■ **Directive**
Return the records that follow unaltered. Omit every picture.

[Saved entries]
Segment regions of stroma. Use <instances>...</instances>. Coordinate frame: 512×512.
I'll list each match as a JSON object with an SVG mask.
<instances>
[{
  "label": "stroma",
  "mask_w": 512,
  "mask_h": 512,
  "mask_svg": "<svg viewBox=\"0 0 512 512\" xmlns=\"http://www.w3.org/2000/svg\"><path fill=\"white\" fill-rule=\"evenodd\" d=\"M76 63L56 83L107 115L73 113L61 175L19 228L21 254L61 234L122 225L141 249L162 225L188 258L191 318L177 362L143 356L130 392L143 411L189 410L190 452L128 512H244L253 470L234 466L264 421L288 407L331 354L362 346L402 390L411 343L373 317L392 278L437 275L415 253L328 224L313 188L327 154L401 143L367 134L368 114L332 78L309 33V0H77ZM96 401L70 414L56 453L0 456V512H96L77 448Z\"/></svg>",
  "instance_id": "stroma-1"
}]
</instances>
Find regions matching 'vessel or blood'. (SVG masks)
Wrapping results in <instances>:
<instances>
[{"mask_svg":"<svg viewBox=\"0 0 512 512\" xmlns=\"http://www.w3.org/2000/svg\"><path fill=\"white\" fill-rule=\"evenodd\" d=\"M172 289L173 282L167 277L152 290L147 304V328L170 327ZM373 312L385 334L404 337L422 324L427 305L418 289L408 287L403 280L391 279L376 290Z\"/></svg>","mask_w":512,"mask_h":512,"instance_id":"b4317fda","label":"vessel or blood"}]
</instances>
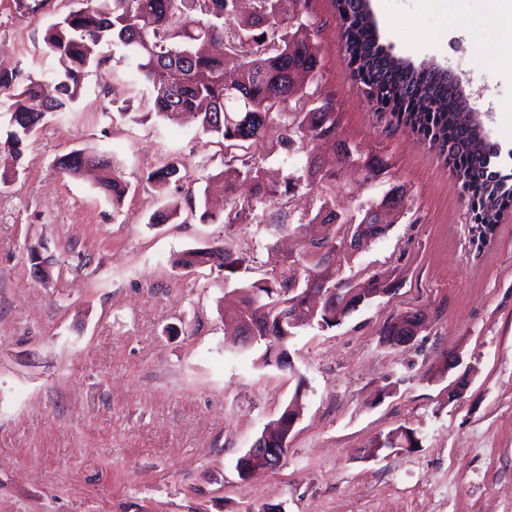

■ **Response**
Segment regions of stroma. Use <instances>...</instances>. Coordinate frame: 512×512.
I'll list each match as a JSON object with an SVG mask.
<instances>
[{
  "label": "stroma",
  "mask_w": 512,
  "mask_h": 512,
  "mask_svg": "<svg viewBox=\"0 0 512 512\" xmlns=\"http://www.w3.org/2000/svg\"><path fill=\"white\" fill-rule=\"evenodd\" d=\"M76 63L56 83L107 115L73 113L61 175L19 228L21 254L61 234L122 225L141 249L162 225L188 258L191 318L177 362L143 356L130 392L143 411L189 410L190 452L128 512H244L253 470L234 466L264 421L288 407L331 354L362 346L402 390L411 343L373 317L392 278L437 275L415 253L328 224L313 188L327 154L401 143L367 134L368 114L332 78L309 33V0H77ZM96 401L70 414L56 453L0 456V512H96L77 448Z\"/></svg>",
  "instance_id": "stroma-1"
}]
</instances>
Find regions matching 'vessel or blood'. (SVG masks)
Wrapping results in <instances>:
<instances>
[{"mask_svg":"<svg viewBox=\"0 0 512 512\" xmlns=\"http://www.w3.org/2000/svg\"><path fill=\"white\" fill-rule=\"evenodd\" d=\"M172 289L173 282L167 277L152 290L147 304V328L170 327ZM373 312L385 334L404 337L422 324L427 305L418 289L408 287L403 280L391 279L376 290Z\"/></svg>","mask_w":512,"mask_h":512,"instance_id":"b4317fda","label":"vessel or blood"}]
</instances>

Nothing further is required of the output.